§ Description of the task:
Check every line below for the word "pink" and copy the ones that have it.

Segment Start: Data to process

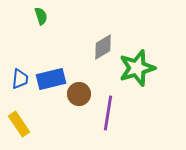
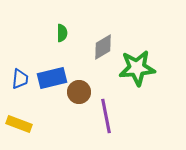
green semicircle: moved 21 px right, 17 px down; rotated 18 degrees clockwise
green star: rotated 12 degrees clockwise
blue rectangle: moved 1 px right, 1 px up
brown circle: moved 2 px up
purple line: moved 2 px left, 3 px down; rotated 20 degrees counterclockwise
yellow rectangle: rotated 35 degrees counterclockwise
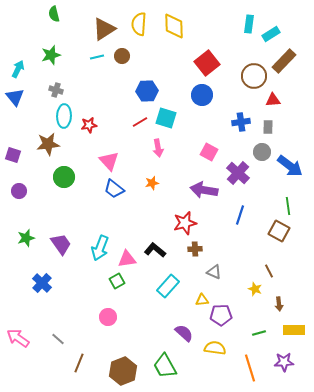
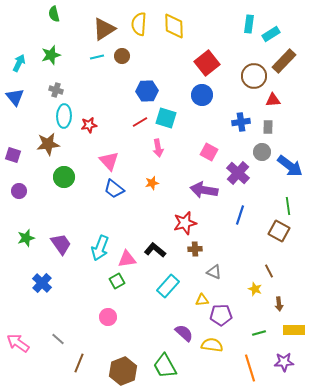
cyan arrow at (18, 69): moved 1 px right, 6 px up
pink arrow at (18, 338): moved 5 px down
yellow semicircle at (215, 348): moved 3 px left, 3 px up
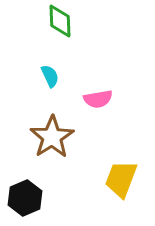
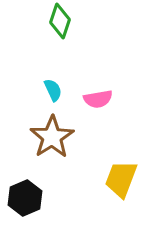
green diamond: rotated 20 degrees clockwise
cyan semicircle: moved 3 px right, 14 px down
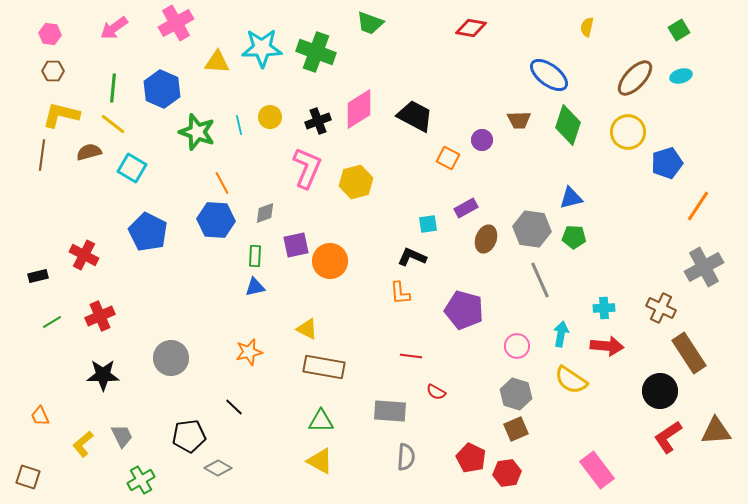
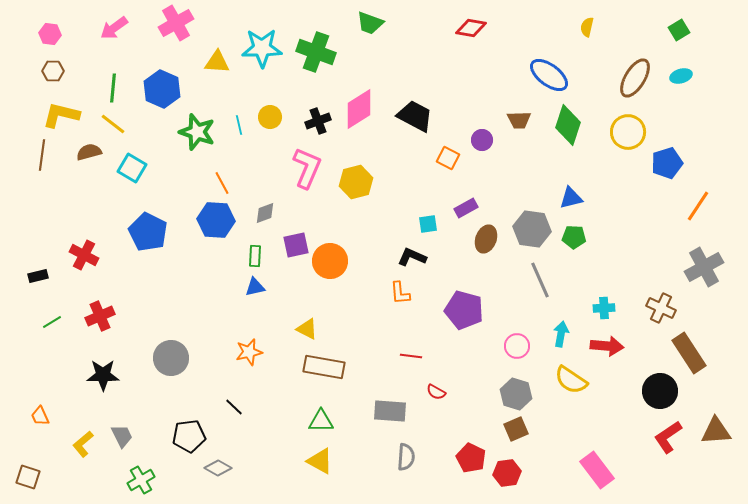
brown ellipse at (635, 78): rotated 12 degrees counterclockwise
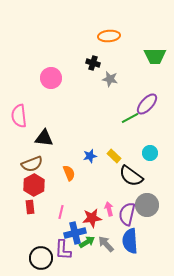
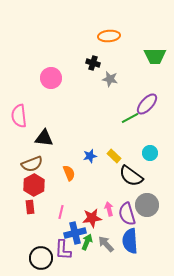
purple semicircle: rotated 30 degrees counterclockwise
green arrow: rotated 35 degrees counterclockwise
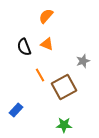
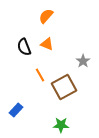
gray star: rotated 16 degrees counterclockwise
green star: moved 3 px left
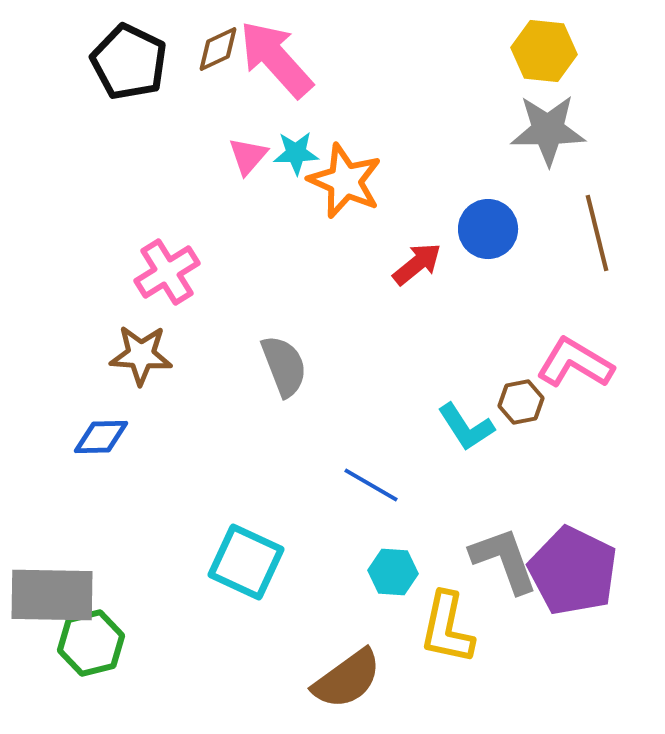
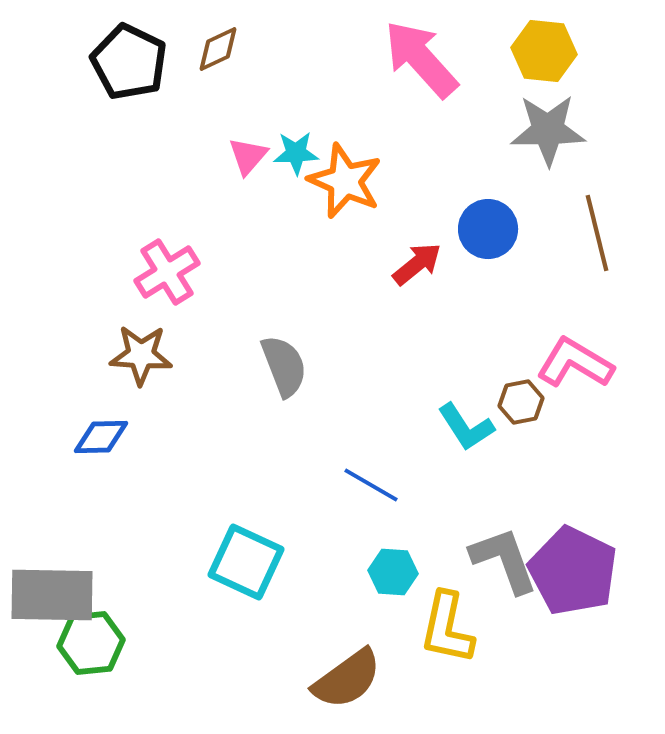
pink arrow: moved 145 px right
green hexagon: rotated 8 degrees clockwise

Segment End: Data to process

§ Response:
pink arrow at (18, 338): moved 5 px down
pink arrow: moved 145 px right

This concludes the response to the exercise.